--- Task to complete ---
Find the line containing "R14: 5.6 (GND, N009) -> 5.6 (N009, U4/OUT)" in the material below, then please transcribe it and each line after it exactly, without the pictures.

--- Study material ---

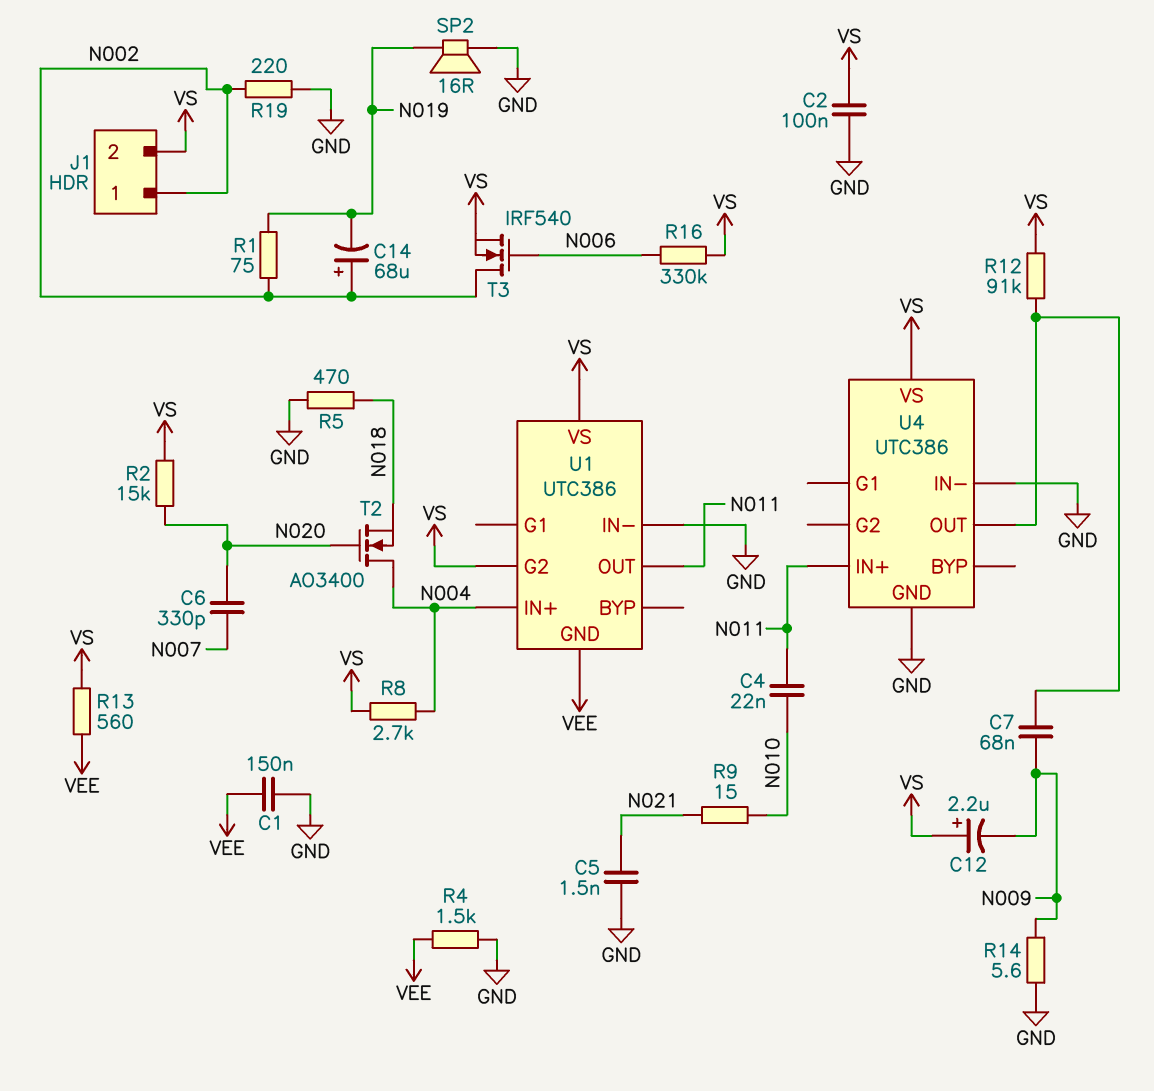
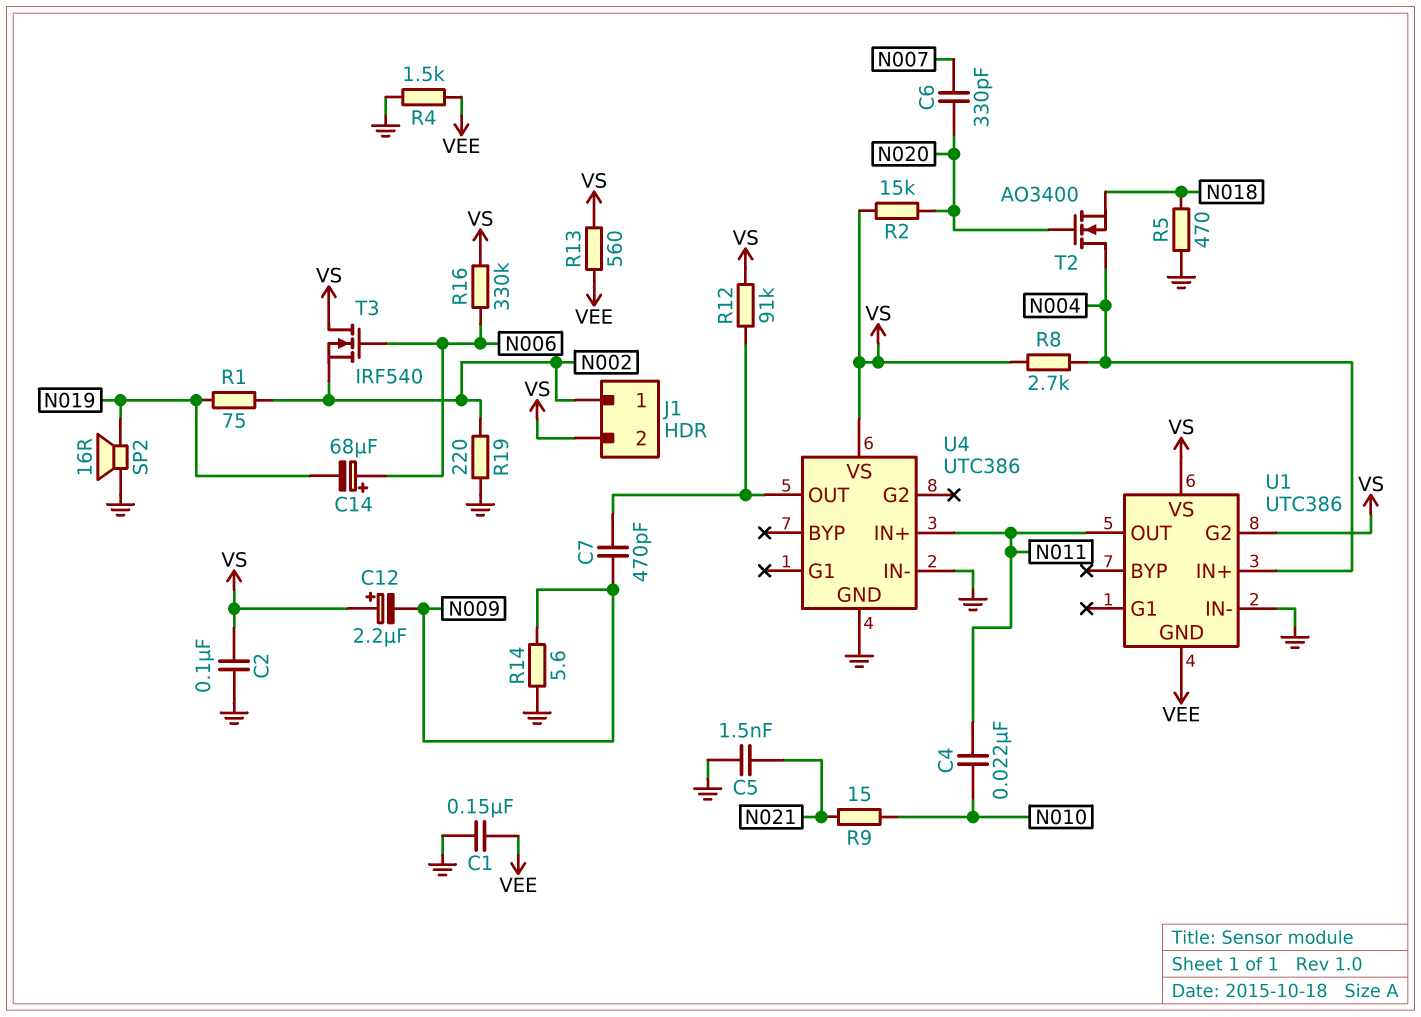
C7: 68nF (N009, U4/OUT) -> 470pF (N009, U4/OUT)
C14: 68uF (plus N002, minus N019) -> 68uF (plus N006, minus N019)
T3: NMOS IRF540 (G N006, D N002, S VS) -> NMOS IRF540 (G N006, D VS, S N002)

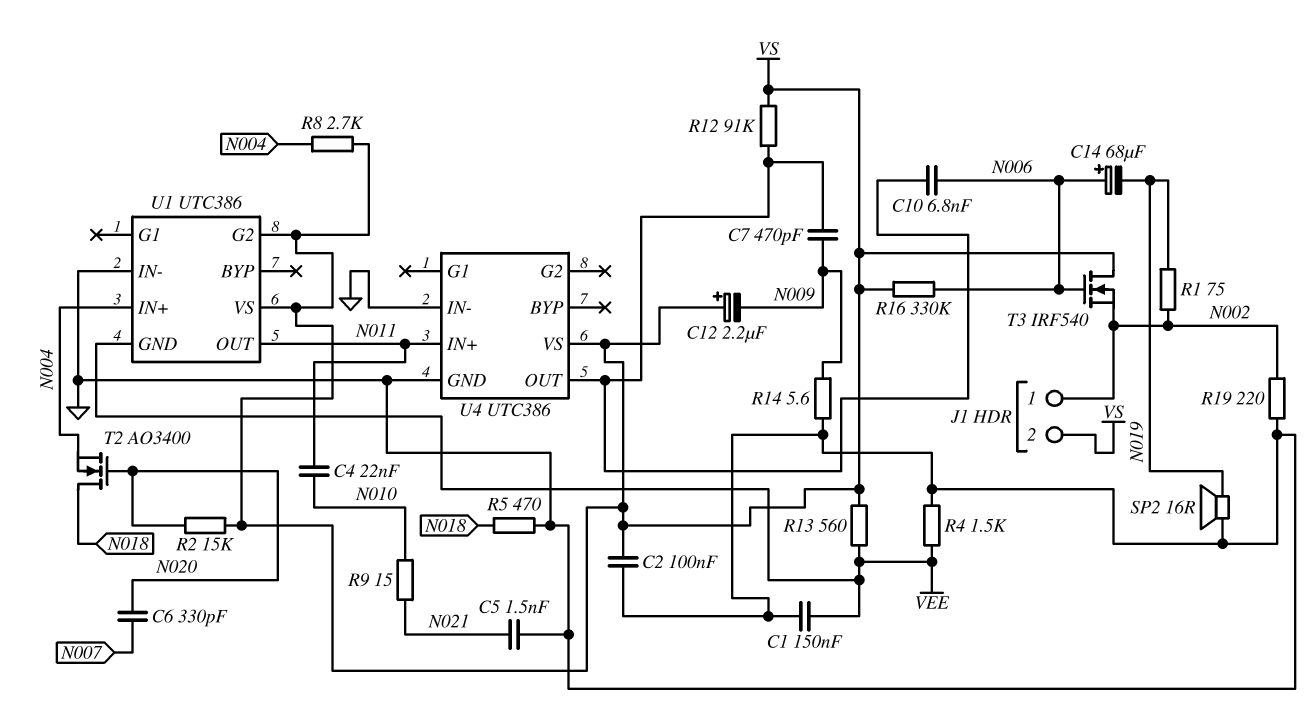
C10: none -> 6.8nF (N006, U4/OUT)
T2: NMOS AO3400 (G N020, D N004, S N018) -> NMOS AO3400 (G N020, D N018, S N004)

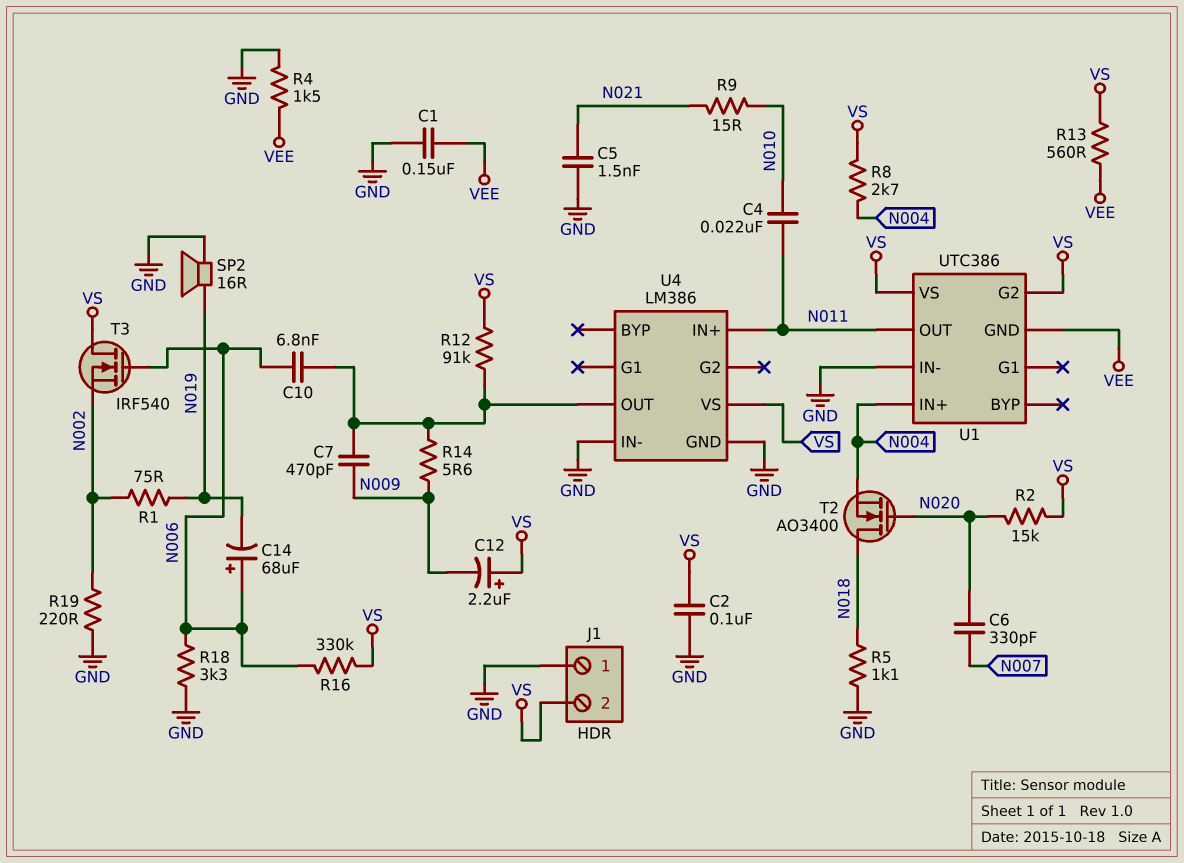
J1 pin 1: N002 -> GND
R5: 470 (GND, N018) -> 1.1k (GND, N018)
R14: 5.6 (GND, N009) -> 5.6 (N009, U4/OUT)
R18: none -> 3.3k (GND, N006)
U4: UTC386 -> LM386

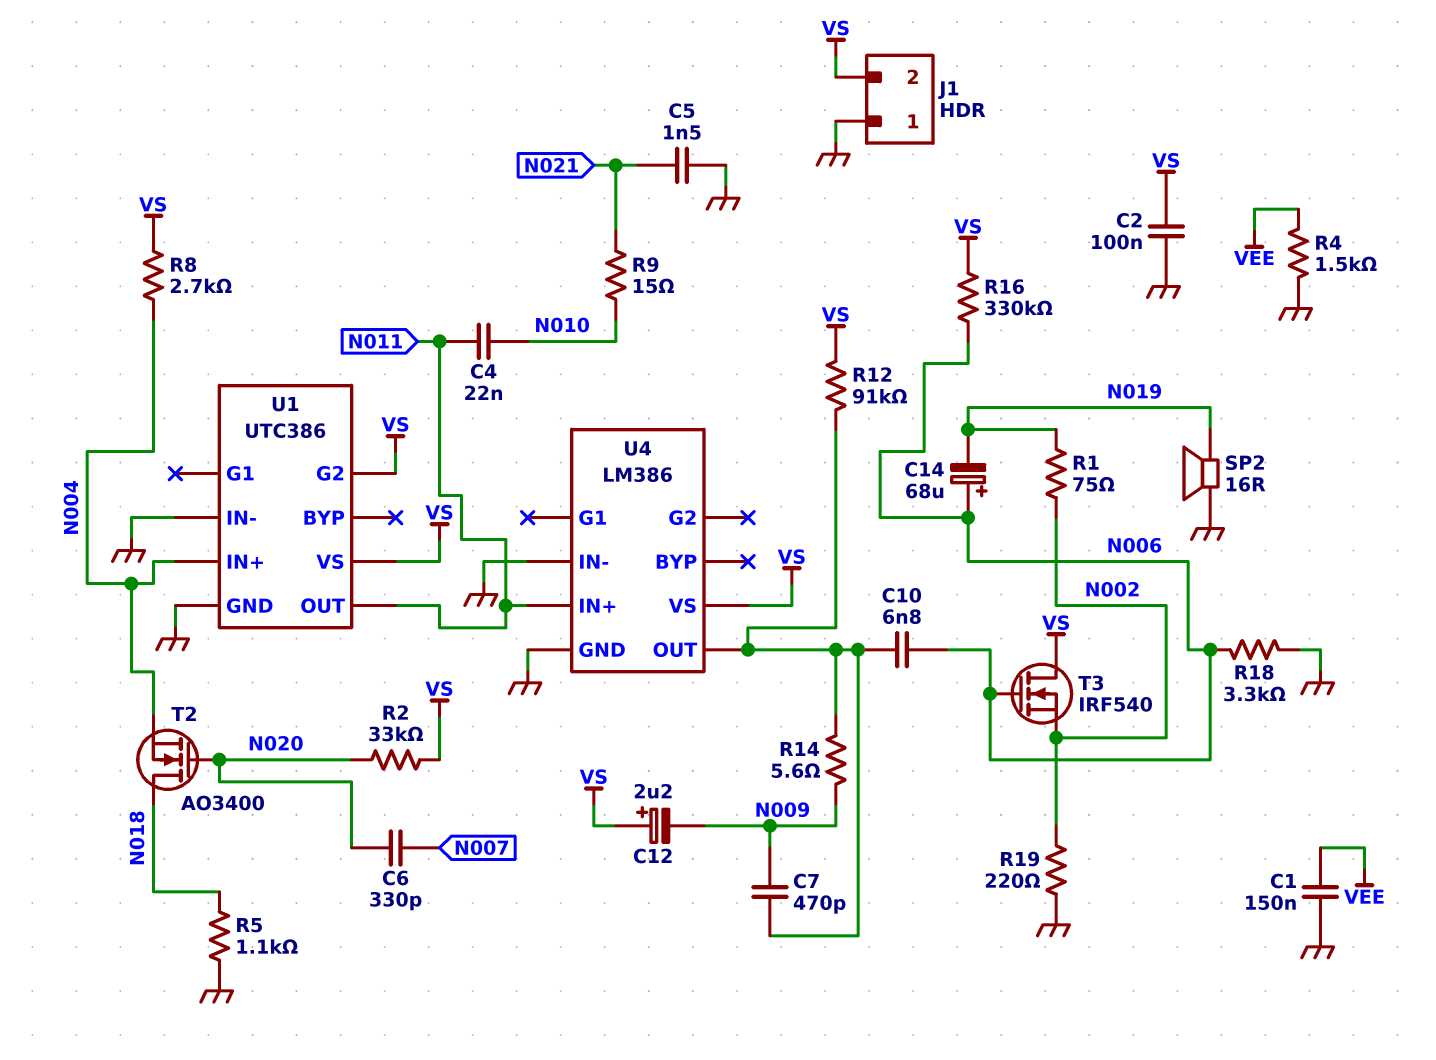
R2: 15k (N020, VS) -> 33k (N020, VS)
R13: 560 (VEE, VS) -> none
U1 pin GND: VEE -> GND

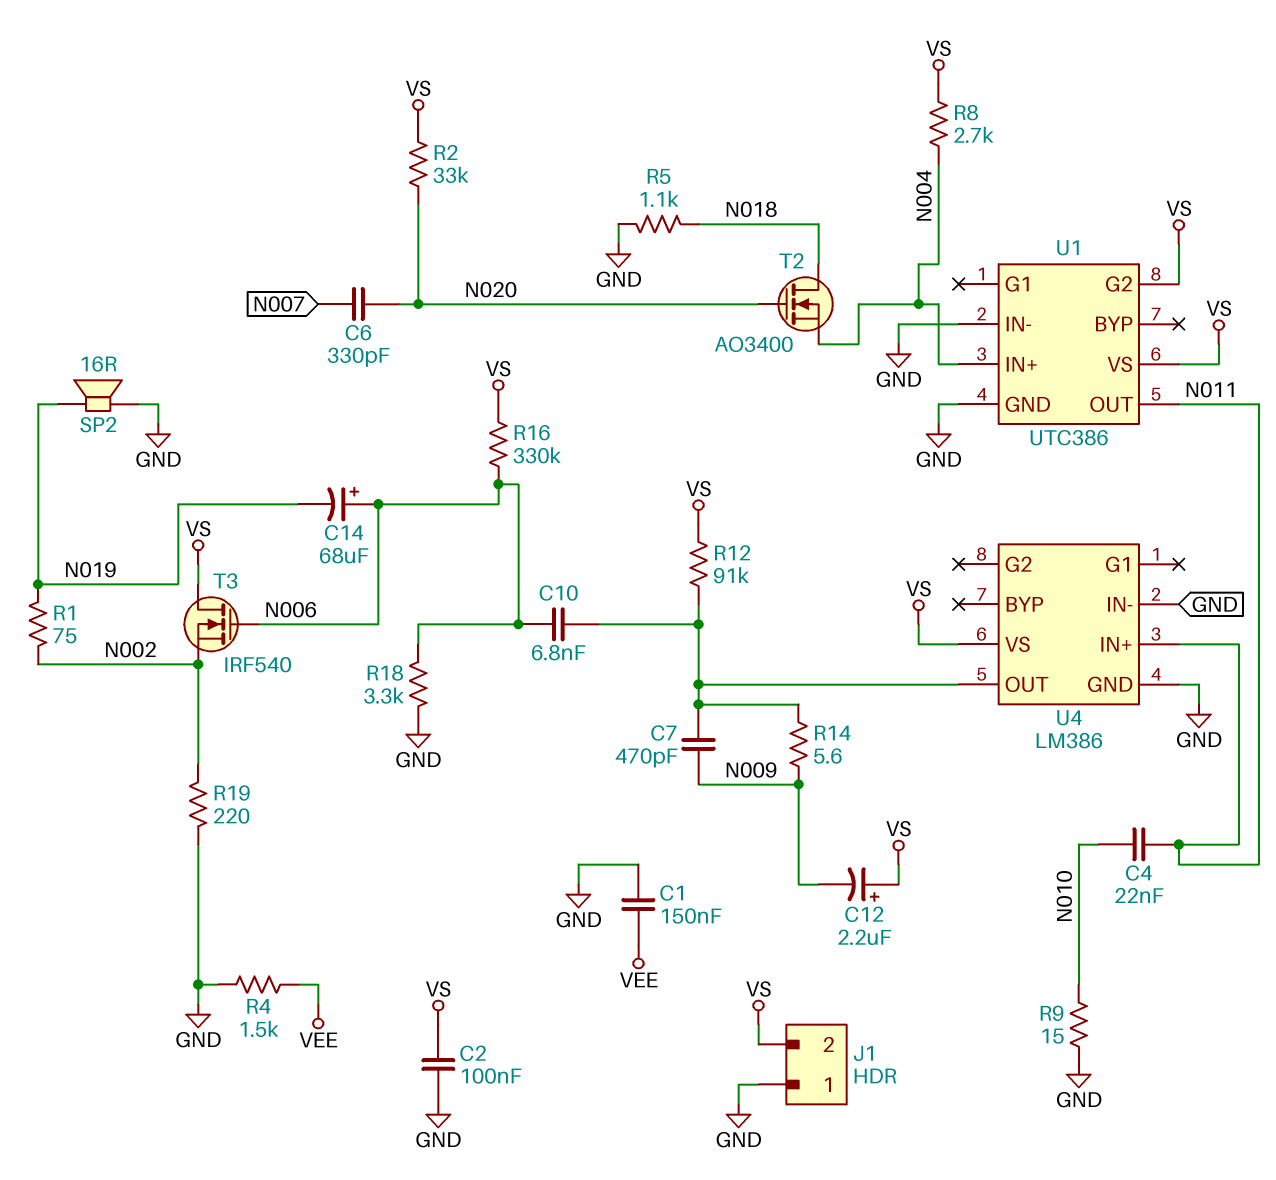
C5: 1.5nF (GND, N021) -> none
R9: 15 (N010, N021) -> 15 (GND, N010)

--- Response to the task ---
R14: 5.6 (GND, N009) -> 5.6 (N009, U4/OUT)
R18: none -> 3.3k (GND, N006)
U4: UTC386 -> LM386

R2: 15k (N020, VS) -> 33k (N020, VS)
R13: 560 (VEE, VS) -> none
U1 pin GND: VEE -> GND

C5: 1.5nF (GND, N021) -> none
R9: 15 (N010, N021) -> 15 (GND, N010)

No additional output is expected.